EXERCISE MATERIALS -
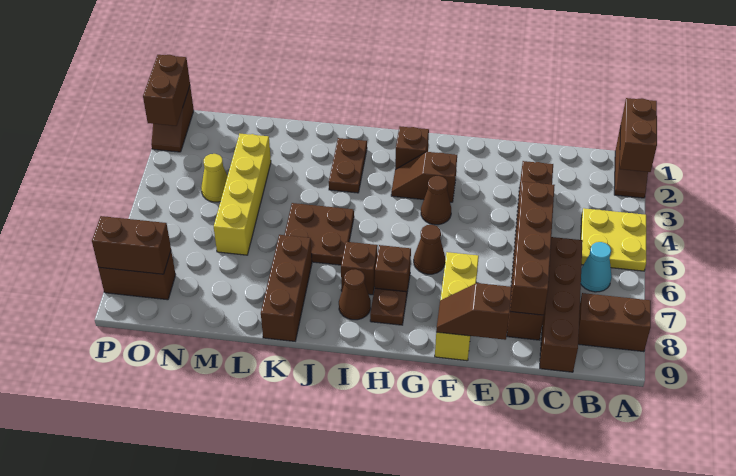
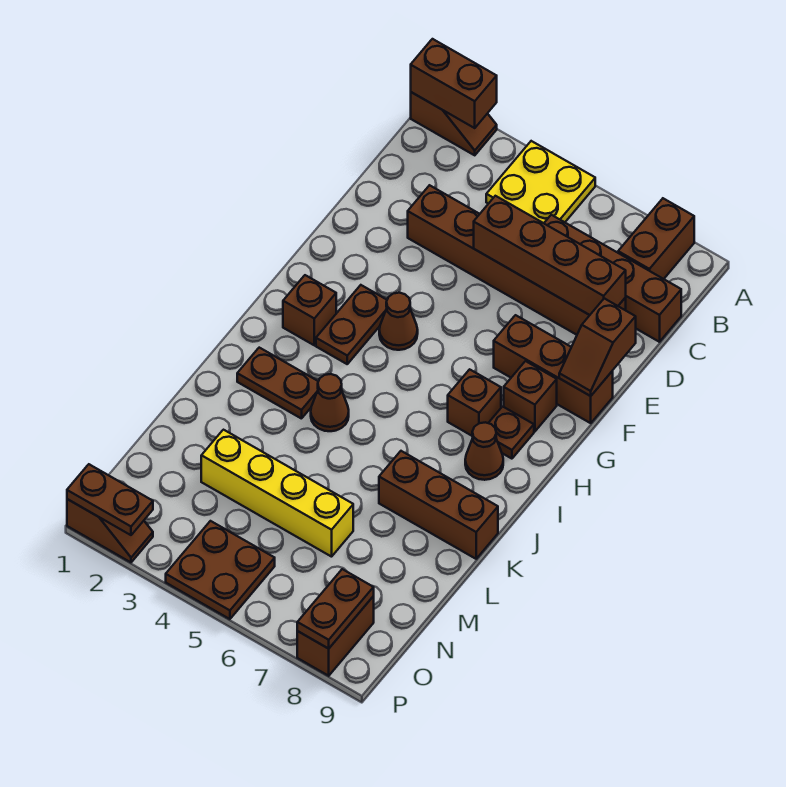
cyan 1x1 cone [581,242,612,292] -> none
yellow 1x3 brick [435,252,479,361] -> brown 1x3 brick [494,315,613,423]
brown 1x2 slope [391,152,457,202] -> brown 1x2 plate [316,285,387,364]
brown 1x1 cone [414,225,445,274] -> brown 1x1 cone moved to [311,374,349,431]
brown 1x1 brick [341,242,378,295] -> brown 1x1 brick moved to [504,361,557,431]
brown 2x2 plate [284,203,354,265] -> brown 2x2 plate moved to [166,521,275,619]
yellow 1x1 cone [201,154,228,202] -> none
brown 1x2 brick [92,216,171,274] -> brown 1x2 plate [297,569,374,649]
brown 1x2 brick [143,55,190,126] -> brown 1x2 plate [67,464,153,535]

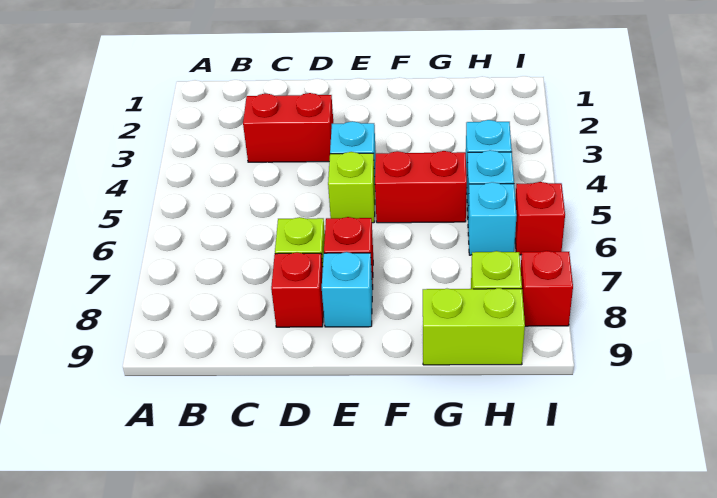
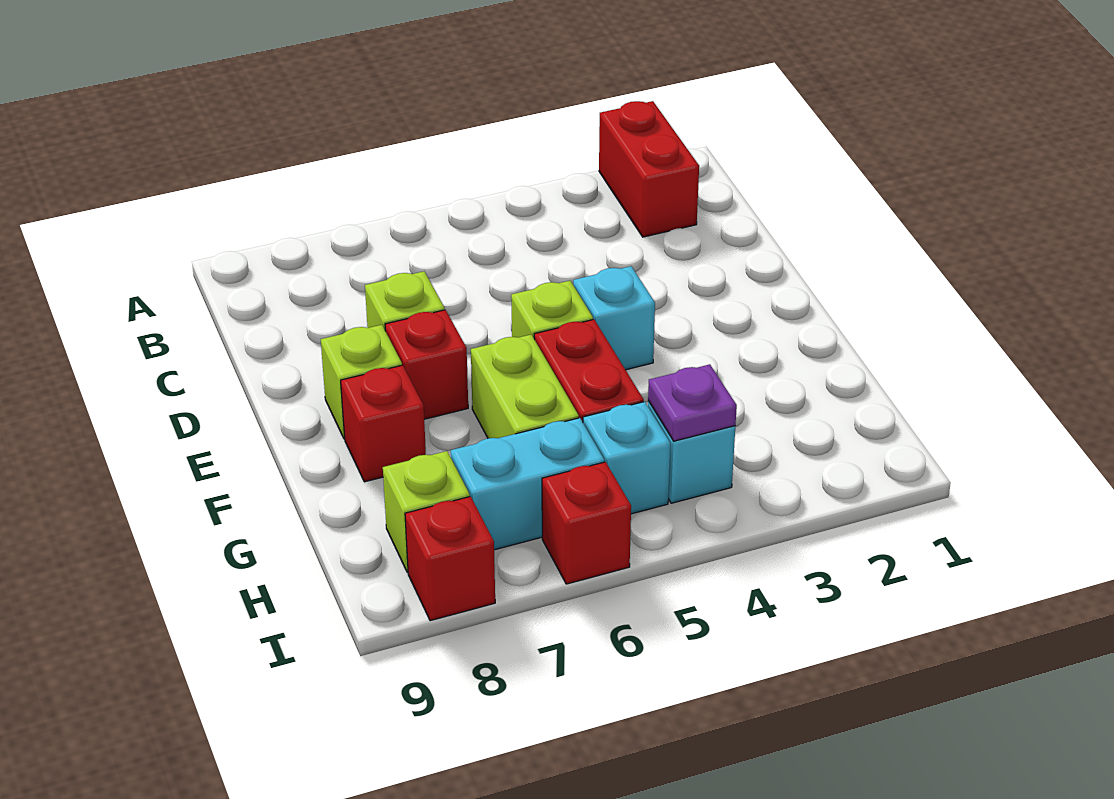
red 1x2 brick [243,93,333,162] -> red 1x2 brick moved to [599,101,699,237]
red 1x1 brick [271,252,324,327] -> red 1x1 brick moved to [341,365,426,482]
cyan 1x1 brick [322,252,372,327] -> lime 1x1 brick [321,325,402,439]
lime 1x2 brick [423,288,525,365] -> lime 1x2 brick moved to [471,335,579,438]
none -> purple 1x1 plate [648,364,737,441]
cyan 1x1 brick [468,182,517,255] -> cyan 1x2 brick [451,418,604,550]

EXERCISE GOAL -
Once you find the line with "brown 1x1 brick [341,242,378,295]", restate it and every later line of the data word for word, excluding the pictures.

PROBLEM SOLUTION -
brown 1x1 brick [341,242,378,295] -> brown 1x1 brick moved to [504,361,557,431]
brown 2x2 plate [284,203,354,265] -> brown 2x2 plate moved to [166,521,275,619]
yellow 1x1 cone [201,154,228,202] -> none
brown 1x2 brick [92,216,171,274] -> brown 1x2 plate [297,569,374,649]
brown 1x2 brick [143,55,190,126] -> brown 1x2 plate [67,464,153,535]

red 1x2 brick [243,93,333,162] -> red 1x2 brick moved to [599,101,699,237]
red 1x1 brick [271,252,324,327] -> red 1x1 brick moved to [341,365,426,482]
cyan 1x1 brick [322,252,372,327] -> lime 1x1 brick [321,325,402,439]
lime 1x2 brick [423,288,525,365] -> lime 1x2 brick moved to [471,335,579,438]
none -> purple 1x1 plate [648,364,737,441]
cyan 1x1 brick [468,182,517,255] -> cyan 1x2 brick [451,418,604,550]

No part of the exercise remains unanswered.